Available data:
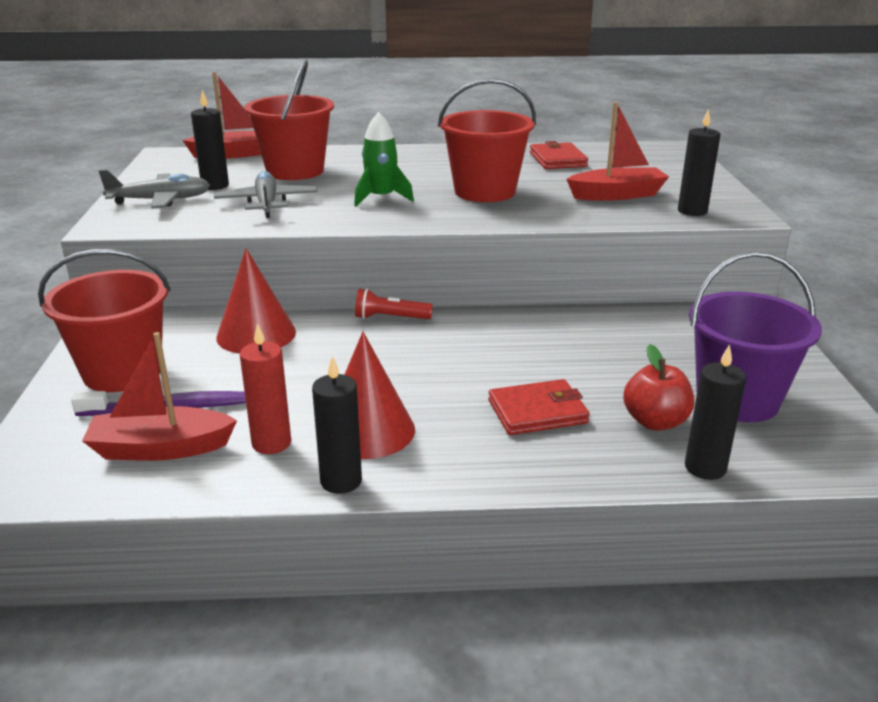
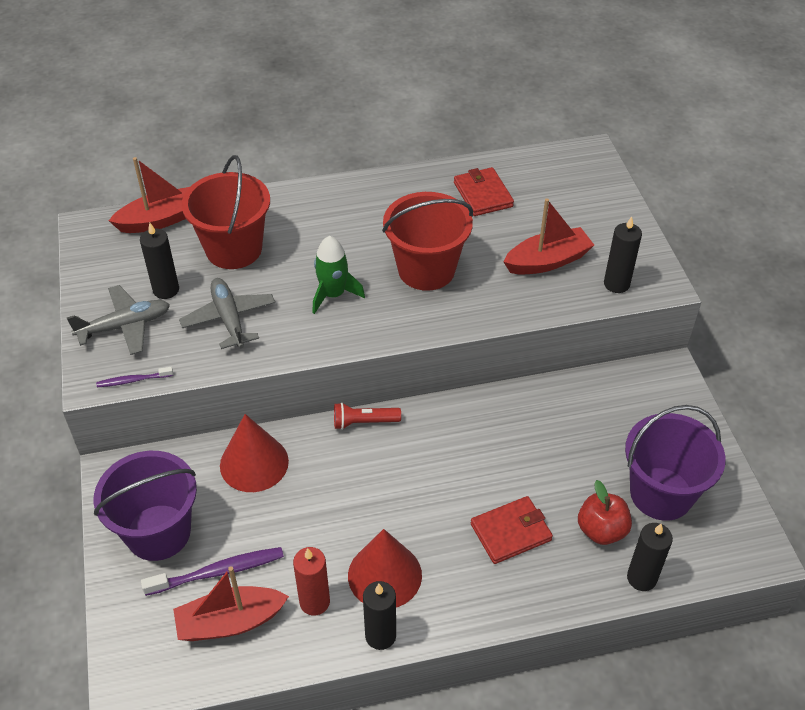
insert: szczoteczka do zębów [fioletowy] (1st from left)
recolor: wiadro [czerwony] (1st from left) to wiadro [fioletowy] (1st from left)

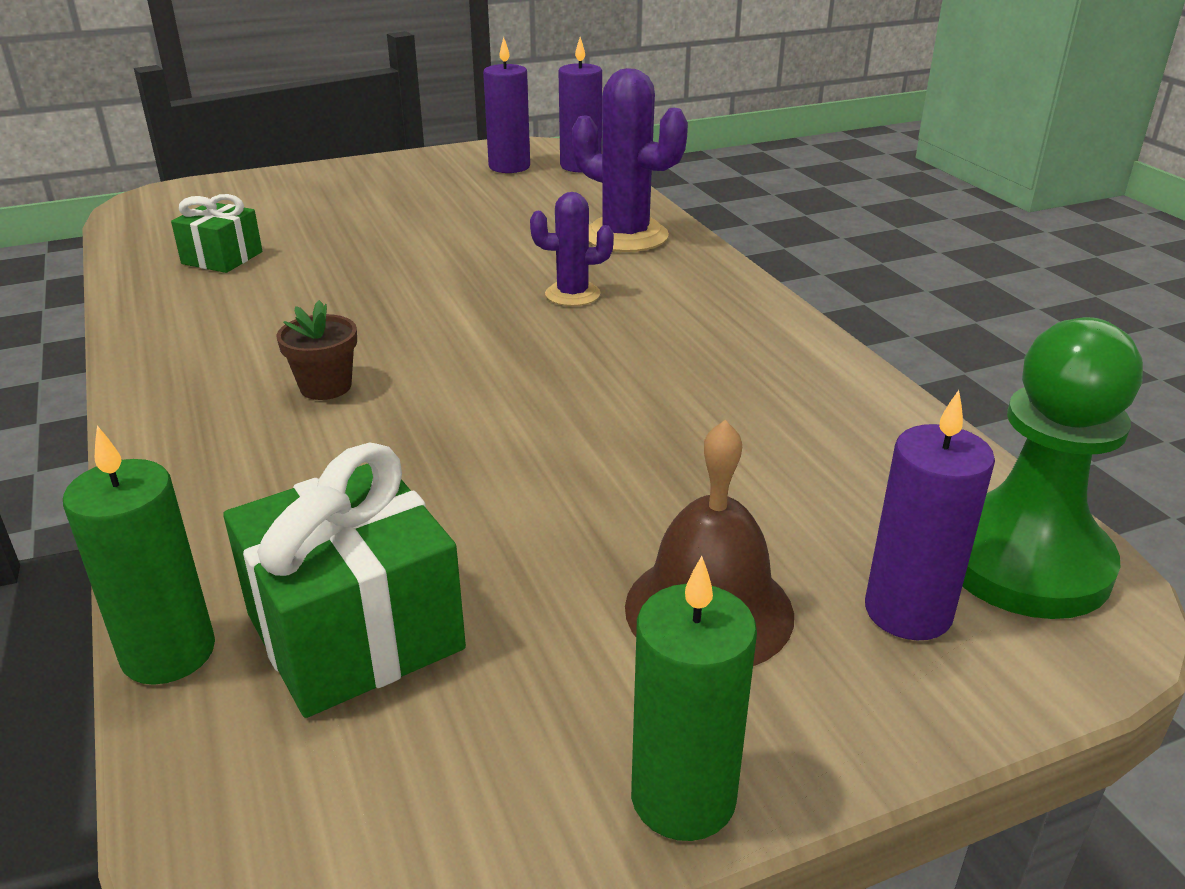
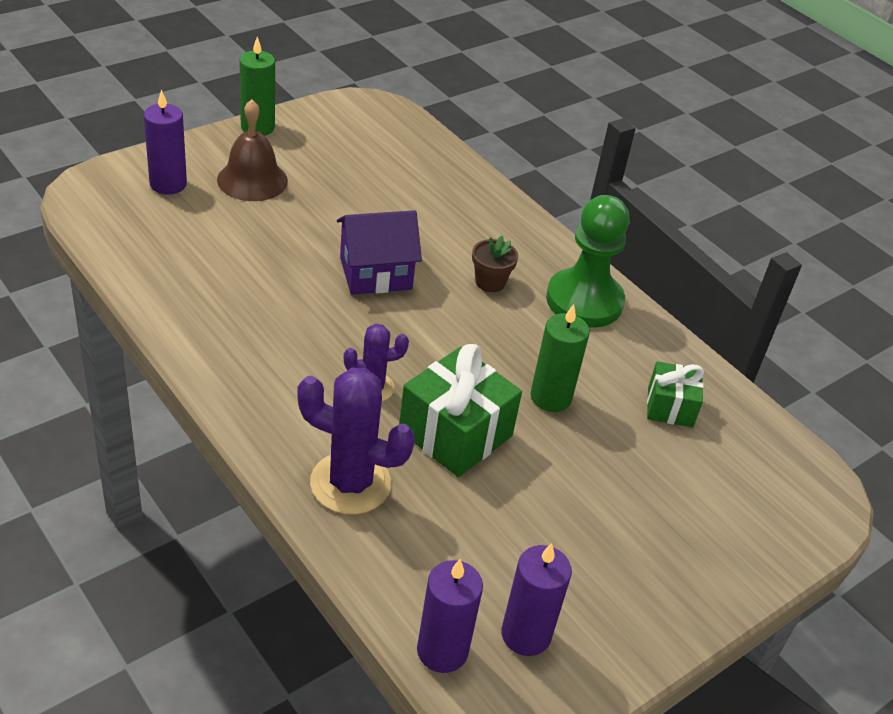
insert: domek [fioletowy]
move: świeca [zielony] (1st from left in the first image) to świeca [zielony] (2nd from left); prezent [zielony] (2nd from left in the first image) to prezent [zielony] (1st from left); pionek [zielony]

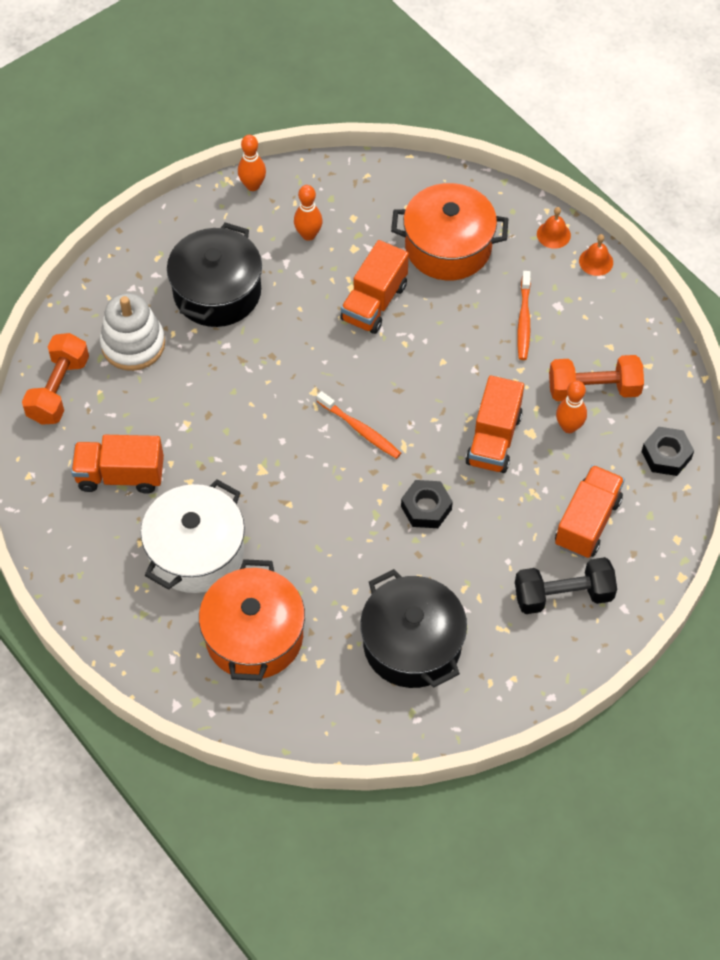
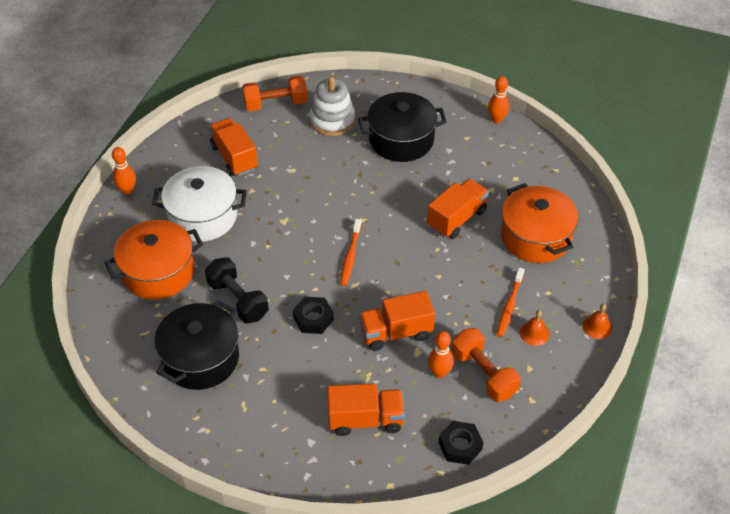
move: kręgiel [pomarańczowy] (2nd from left in the first image) to kręgiel [pomarańczowy] (1st from left); hantel [czarny]; dzwonek [pomarańczowy] (1st from left)
rotate: ciężarówka [pomarańczowy] (2nd from left in the first image) 135 degrees clockwise; szczoteczka do zębów [pomarańczowy] (2nd from left) 45 degrees counterclockwise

Description of the task: What you return should match the records line for line, minus the pictures.

Written response:
insert: szczoteczka do zębów [fioletowy] (1st from left)
recolor: wiadro [czerwony] (1st from left) to wiadro [fioletowy] (1st from left)

insert: domek [fioletowy]
move: świeca [zielony] (1st from left in the first image) to świeca [zielony] (2nd from left); prezent [zielony] (2nd from left in the first image) to prezent [zielony] (1st from left); pionek [zielony]

move: kręgiel [pomarańczowy] (2nd from left in the first image) to kręgiel [pomarańczowy] (1st from left); hantel [czarny]; dzwonek [pomarańczowy] (1st from left)
rotate: ciężarówka [pomarańczowy] (2nd from left in the first image) 135 degrees clockwise; szczoteczka do zębów [pomarańczowy] (2nd from left) 45 degrees counterclockwise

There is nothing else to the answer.